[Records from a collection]
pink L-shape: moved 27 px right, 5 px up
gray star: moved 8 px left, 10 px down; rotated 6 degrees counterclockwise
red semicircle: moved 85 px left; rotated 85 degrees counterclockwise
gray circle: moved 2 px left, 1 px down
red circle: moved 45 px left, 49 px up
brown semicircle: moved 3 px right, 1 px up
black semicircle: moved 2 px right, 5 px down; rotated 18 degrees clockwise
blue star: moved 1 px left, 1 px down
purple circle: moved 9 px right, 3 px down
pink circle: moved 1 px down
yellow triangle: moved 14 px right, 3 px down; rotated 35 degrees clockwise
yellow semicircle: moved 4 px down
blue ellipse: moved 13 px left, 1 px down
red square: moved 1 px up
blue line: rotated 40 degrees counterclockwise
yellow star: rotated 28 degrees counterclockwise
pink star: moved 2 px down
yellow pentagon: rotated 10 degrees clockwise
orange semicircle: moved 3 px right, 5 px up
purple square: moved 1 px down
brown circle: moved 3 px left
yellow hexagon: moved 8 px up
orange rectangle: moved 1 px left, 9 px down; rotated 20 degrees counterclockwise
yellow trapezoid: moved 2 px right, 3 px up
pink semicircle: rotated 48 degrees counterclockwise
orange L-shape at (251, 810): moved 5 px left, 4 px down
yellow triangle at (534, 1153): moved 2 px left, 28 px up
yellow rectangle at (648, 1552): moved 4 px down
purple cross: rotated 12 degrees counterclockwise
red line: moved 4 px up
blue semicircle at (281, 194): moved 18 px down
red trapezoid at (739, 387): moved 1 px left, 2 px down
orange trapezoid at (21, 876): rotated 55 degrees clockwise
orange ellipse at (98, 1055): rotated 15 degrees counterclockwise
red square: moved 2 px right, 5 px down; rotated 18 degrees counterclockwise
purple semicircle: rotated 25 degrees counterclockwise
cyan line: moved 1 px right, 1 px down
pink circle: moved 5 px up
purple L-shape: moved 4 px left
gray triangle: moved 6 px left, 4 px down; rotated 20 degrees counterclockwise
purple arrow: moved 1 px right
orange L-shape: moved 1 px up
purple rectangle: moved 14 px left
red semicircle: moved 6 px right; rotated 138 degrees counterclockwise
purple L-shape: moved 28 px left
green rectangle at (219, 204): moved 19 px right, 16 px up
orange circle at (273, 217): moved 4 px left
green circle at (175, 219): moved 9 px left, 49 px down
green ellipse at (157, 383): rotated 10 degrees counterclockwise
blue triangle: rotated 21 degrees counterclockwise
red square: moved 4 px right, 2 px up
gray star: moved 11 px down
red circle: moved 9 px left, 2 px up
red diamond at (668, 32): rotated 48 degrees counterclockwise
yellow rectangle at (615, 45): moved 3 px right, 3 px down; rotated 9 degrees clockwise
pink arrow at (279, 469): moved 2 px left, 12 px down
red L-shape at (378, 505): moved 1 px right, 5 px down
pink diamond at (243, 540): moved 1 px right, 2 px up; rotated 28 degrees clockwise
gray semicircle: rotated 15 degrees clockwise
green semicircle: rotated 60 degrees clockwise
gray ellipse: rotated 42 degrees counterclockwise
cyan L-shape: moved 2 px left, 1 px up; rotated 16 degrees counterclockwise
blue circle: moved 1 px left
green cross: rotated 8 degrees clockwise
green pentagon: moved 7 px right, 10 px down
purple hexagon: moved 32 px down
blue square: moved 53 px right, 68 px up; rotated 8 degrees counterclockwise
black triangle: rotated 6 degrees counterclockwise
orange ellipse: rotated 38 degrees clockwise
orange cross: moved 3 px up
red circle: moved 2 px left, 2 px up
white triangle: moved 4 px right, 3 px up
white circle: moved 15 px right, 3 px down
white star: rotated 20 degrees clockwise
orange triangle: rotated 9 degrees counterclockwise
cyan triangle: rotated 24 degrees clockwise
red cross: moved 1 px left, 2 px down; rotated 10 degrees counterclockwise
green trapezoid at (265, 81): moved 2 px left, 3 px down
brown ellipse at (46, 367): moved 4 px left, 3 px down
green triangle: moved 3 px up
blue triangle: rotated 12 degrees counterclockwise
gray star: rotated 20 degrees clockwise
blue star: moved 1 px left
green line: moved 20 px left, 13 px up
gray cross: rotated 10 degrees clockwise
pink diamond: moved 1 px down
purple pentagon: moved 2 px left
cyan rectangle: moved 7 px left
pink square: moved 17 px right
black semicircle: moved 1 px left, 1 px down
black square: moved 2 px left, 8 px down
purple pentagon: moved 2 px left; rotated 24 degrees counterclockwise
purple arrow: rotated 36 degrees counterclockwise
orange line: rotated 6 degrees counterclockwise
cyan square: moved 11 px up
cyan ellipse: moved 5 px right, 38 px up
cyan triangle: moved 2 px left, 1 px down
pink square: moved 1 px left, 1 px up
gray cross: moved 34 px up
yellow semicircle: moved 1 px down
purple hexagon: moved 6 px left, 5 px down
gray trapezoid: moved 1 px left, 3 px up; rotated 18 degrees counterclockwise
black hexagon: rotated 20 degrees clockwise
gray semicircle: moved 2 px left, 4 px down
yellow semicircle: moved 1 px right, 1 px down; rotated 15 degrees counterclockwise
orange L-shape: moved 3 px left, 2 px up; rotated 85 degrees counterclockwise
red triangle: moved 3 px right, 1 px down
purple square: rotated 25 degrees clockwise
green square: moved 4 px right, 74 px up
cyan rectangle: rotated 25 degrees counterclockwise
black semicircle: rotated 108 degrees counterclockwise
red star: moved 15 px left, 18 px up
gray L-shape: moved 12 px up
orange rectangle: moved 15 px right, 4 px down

_EXERCISE REQUIREMENTS_
From the records above, reproduce exactly the lines from the one with "purple L-shape: moved 4 px left" to the one with "orange circle at (273, 217): moved 4 px left", both included, and no others.

_RESPONSE TO THE EXERCISE_
purple L-shape: moved 4 px left
gray triangle: moved 6 px left, 4 px down; rotated 20 degrees counterclockwise
purple arrow: moved 1 px right
orange L-shape: moved 1 px up
purple rectangle: moved 14 px left
red semicircle: moved 6 px right; rotated 138 degrees counterclockwise
purple L-shape: moved 28 px left
green rectangle at (219, 204): moved 19 px right, 16 px up
orange circle at (273, 217): moved 4 px left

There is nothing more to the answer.